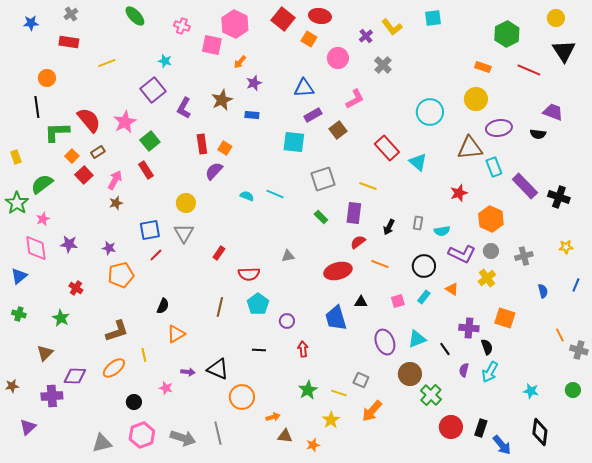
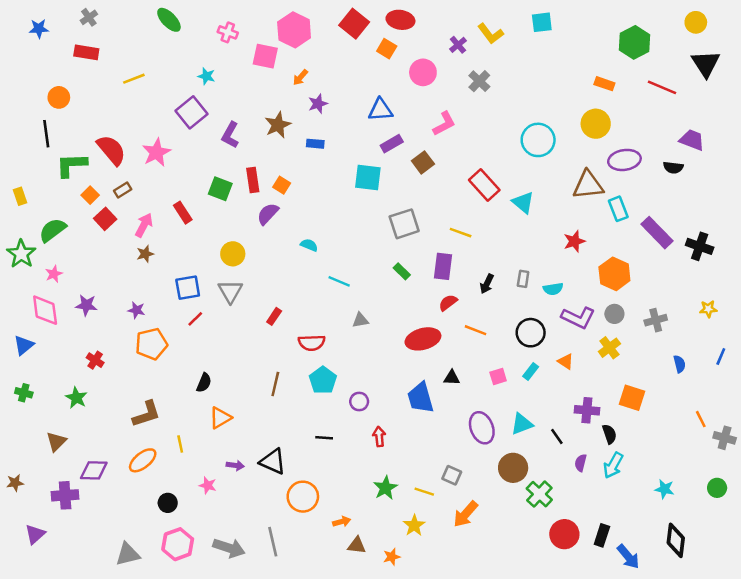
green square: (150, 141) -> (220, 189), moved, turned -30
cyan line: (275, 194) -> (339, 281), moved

* * *

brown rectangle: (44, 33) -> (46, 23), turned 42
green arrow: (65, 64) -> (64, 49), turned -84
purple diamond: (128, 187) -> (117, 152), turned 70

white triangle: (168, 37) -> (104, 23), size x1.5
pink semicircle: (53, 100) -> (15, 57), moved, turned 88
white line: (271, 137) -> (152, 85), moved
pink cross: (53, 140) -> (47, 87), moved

TASK STATEMENT
Within the material above, output exactly the lines from the one with "green square: (150, 141)" through the one with "cyan line: (275, 194) -> (339, 281), moved", end lines included, and nothing besides.

EXERCISE SOLUTION
green square: (150, 141) -> (220, 189), moved, turned -30
cyan line: (275, 194) -> (339, 281), moved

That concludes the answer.